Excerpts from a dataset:
*** Block opens ***

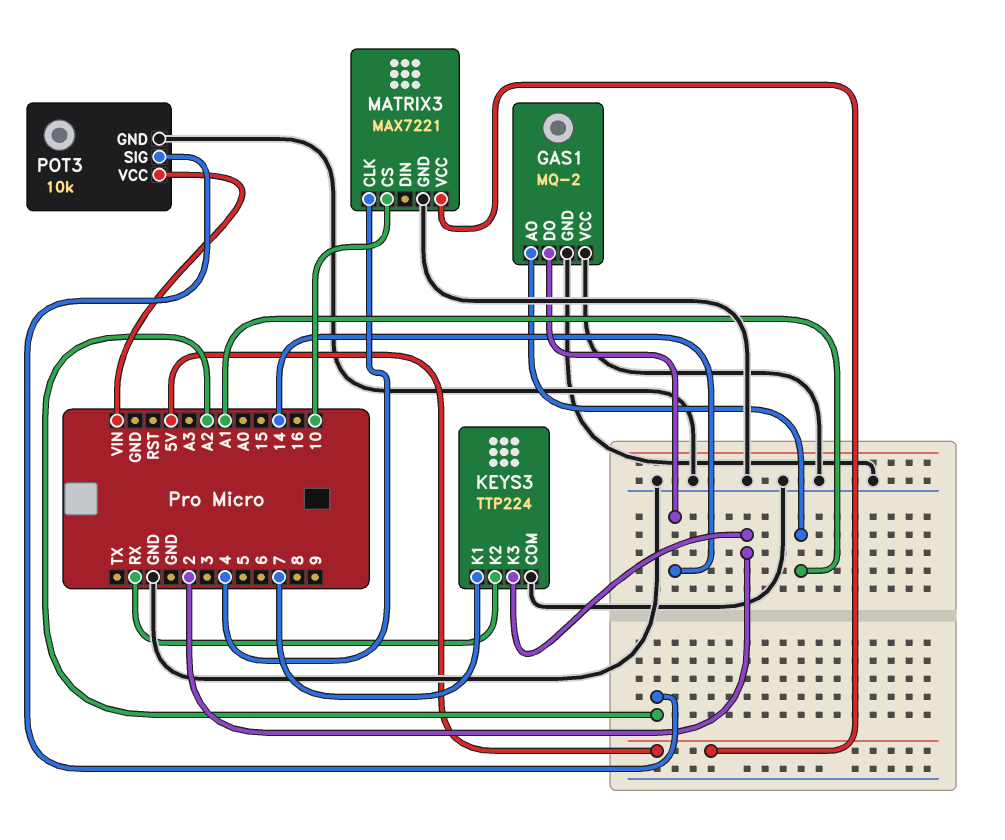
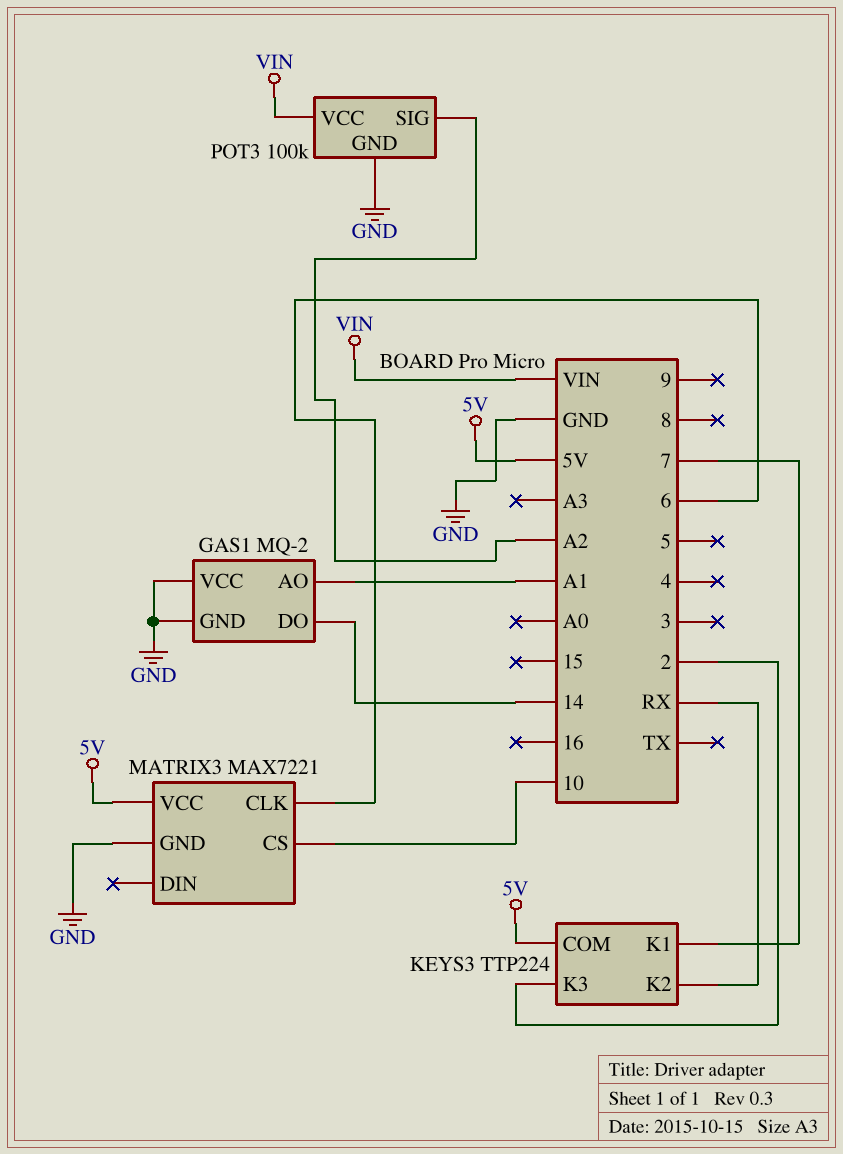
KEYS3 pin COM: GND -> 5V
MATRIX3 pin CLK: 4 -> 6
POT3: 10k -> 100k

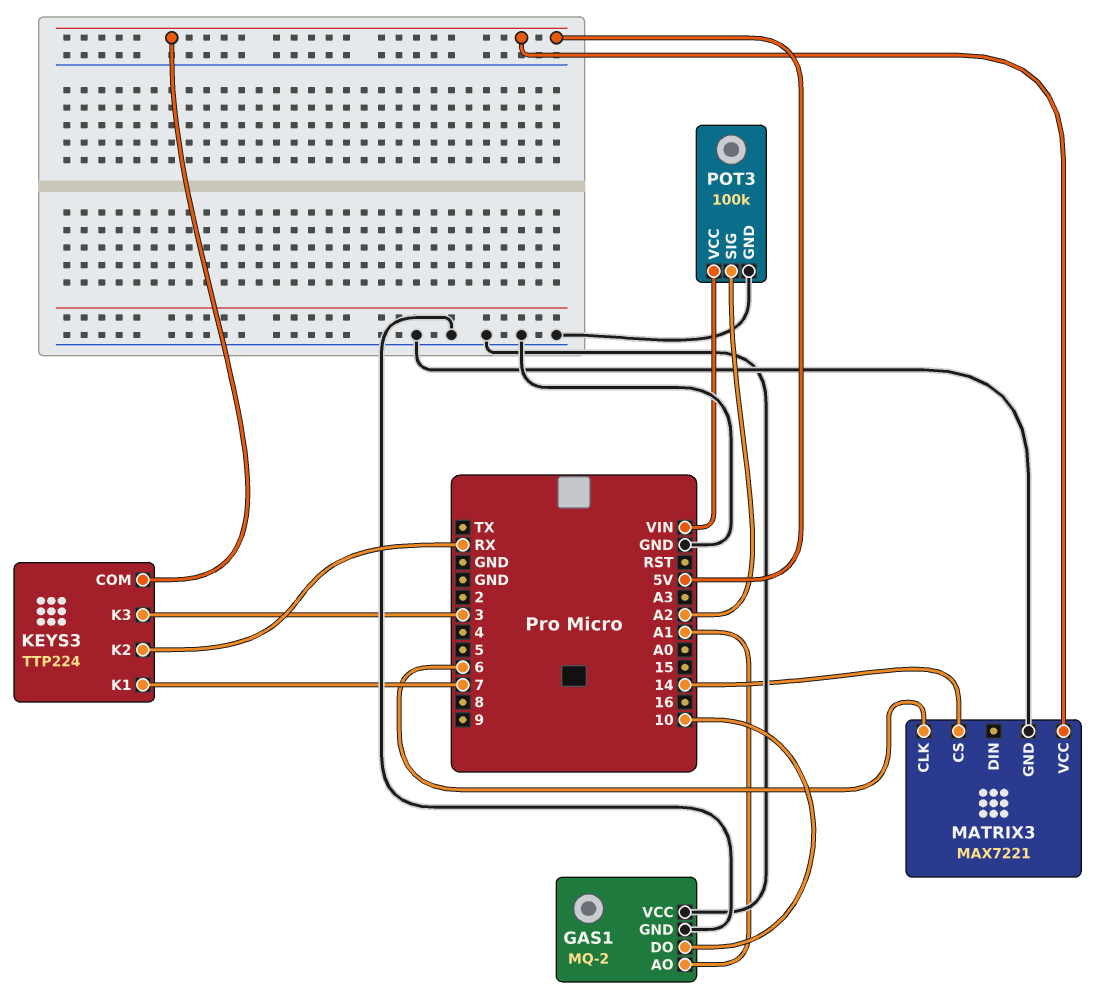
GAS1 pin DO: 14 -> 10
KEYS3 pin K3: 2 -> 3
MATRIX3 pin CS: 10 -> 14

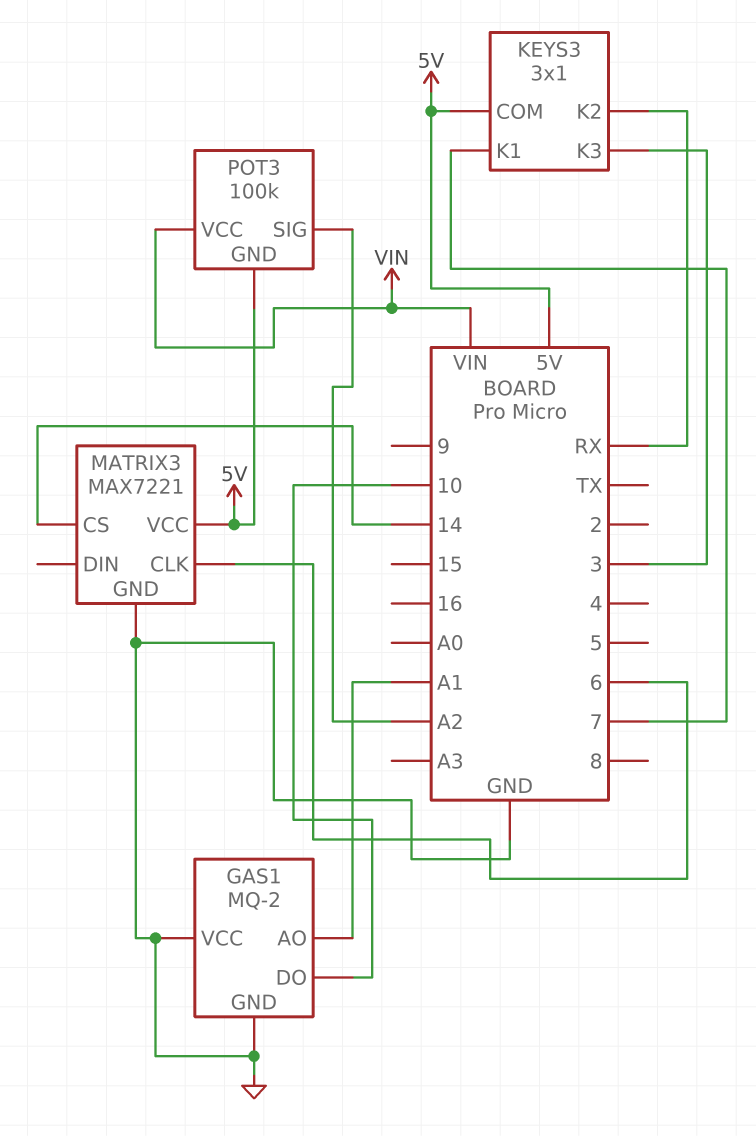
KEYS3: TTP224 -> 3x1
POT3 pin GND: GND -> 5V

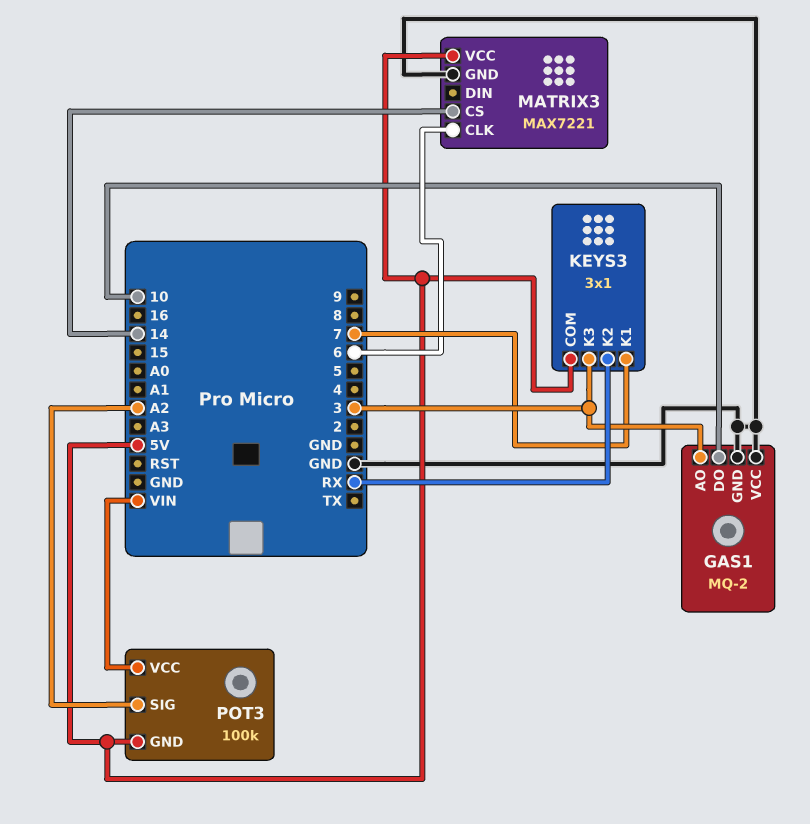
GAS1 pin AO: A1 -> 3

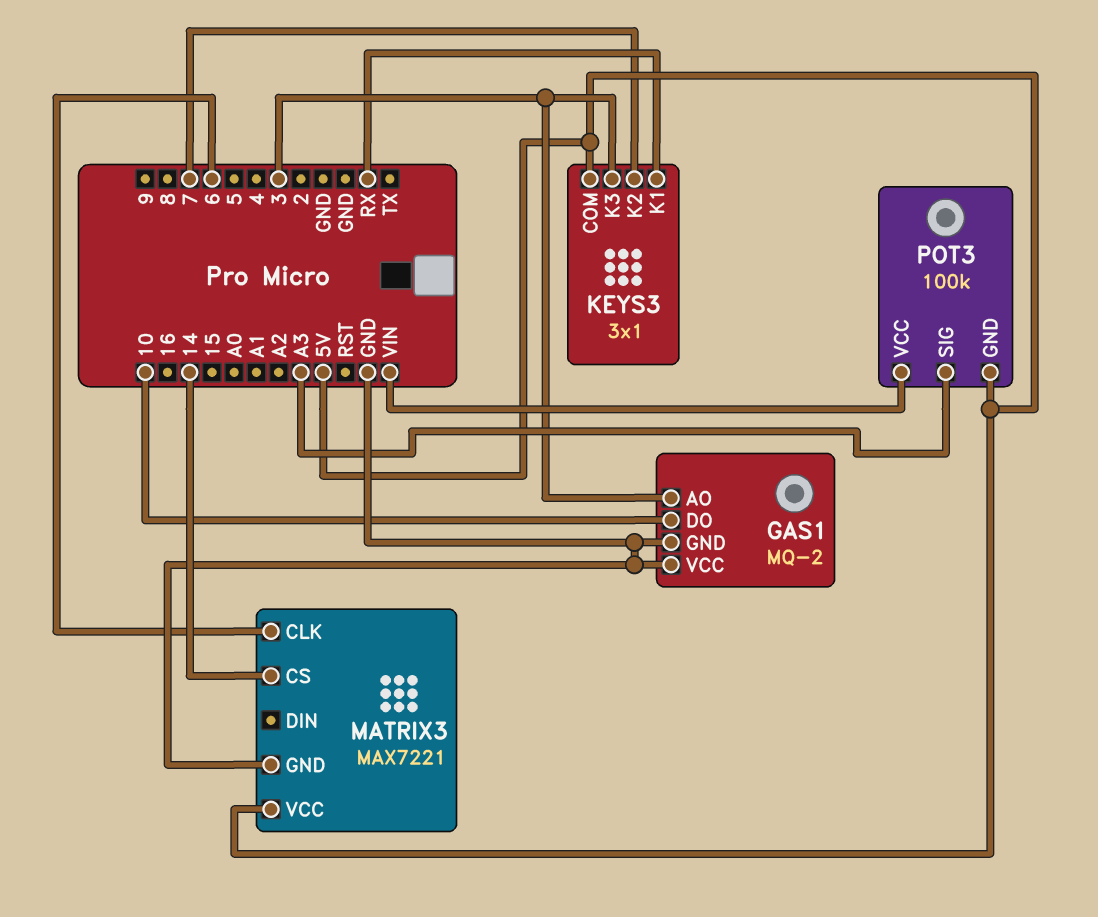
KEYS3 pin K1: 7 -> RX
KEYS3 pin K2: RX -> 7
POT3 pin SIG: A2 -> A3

*** Block closes ***

> _Your instructions_: Give the entries again, exactly and in full, with no image included.

> _Final answer_:
KEYS3 pin COM: GND -> 5V
MATRIX3 pin CLK: 4 -> 6
POT3: 10k -> 100k

GAS1 pin DO: 14 -> 10
KEYS3 pin K3: 2 -> 3
MATRIX3 pin CS: 10 -> 14

KEYS3: TTP224 -> 3x1
POT3 pin GND: GND -> 5V

GAS1 pin AO: A1 -> 3

KEYS3 pin K1: 7 -> RX
KEYS3 pin K2: RX -> 7
POT3 pin SIG: A2 -> A3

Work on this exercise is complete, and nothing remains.